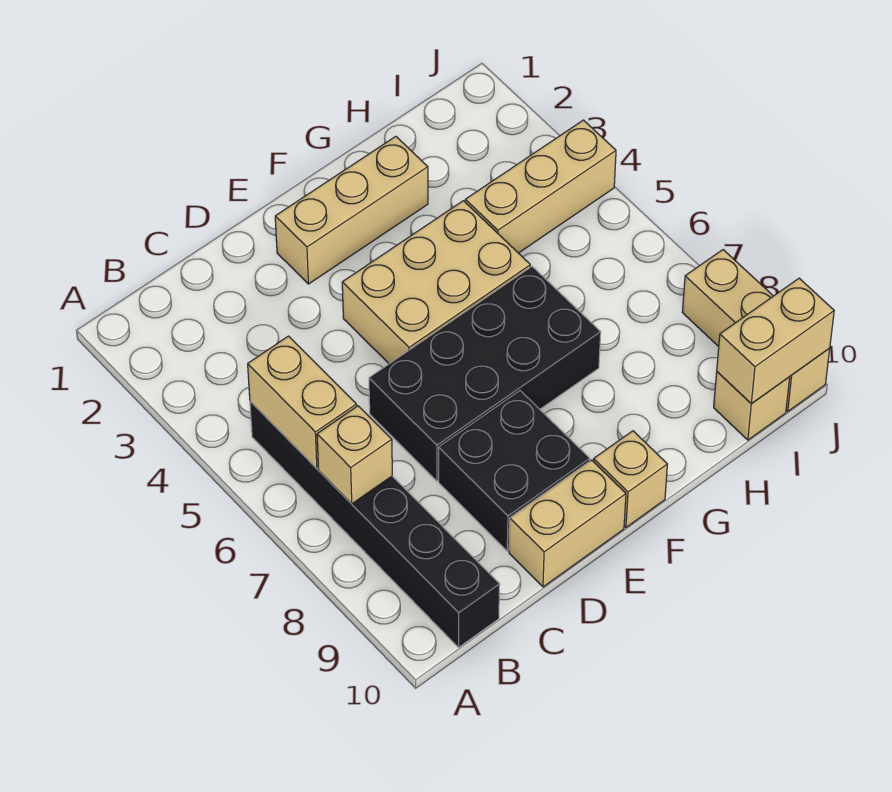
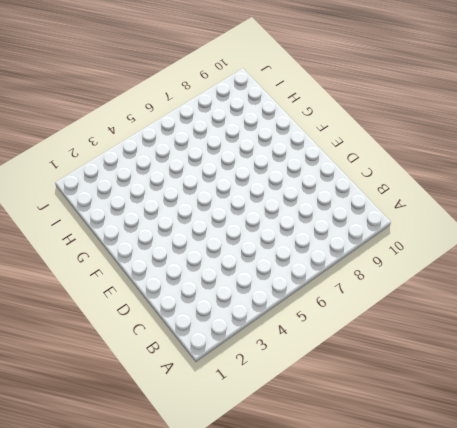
none -> black brick B5:B10 level 1
none -> black brick D6:G7 level 1
none -> black brick D8:E9 level 1

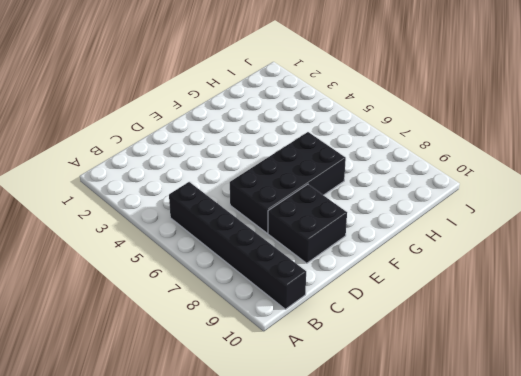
none -> tan brick D10:E10 level 1
none -> tan brick E2:G2 level 1
none -> tan brick E4:G5 level 1

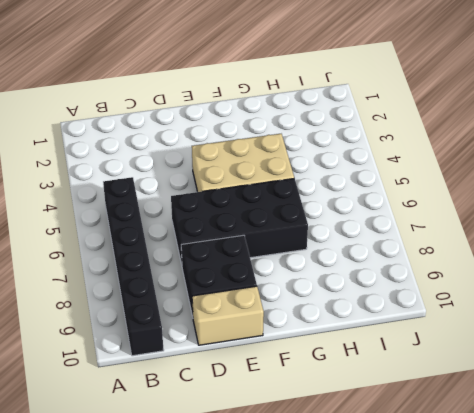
none -> tan brick E2:G2 level 1
none -> tan brick F10 level 1
none -> tan brick H4:J4 level 1

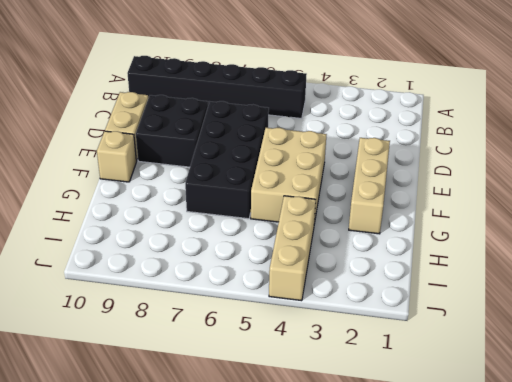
none -> tan brick I10 level 1
none -> tan brick J8:J10 level 1
none -> tan brick B5:B6 level 2

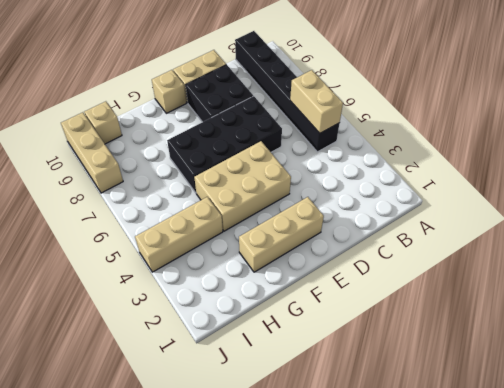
none -> tan brick B7 level 2
none -> tan brick I10:J10 level 2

**Activity**
Exactly what appears in the records above must be returned, apart from the pictures.

**Response to the task**
none -> black brick B5:B10 level 1
none -> black brick D6:G7 level 1
none -> black brick D8:E9 level 1

none -> tan brick D10:E10 level 1
none -> tan brick E2:G2 level 1
none -> tan brick E4:G5 level 1

none -> tan brick E2:G2 level 1
none -> tan brick F10 level 1
none -> tan brick H4:J4 level 1

none -> tan brick I10 level 1
none -> tan brick J8:J10 level 1
none -> tan brick B5:B6 level 2

none -> tan brick B7 level 2
none -> tan brick I10:J10 level 2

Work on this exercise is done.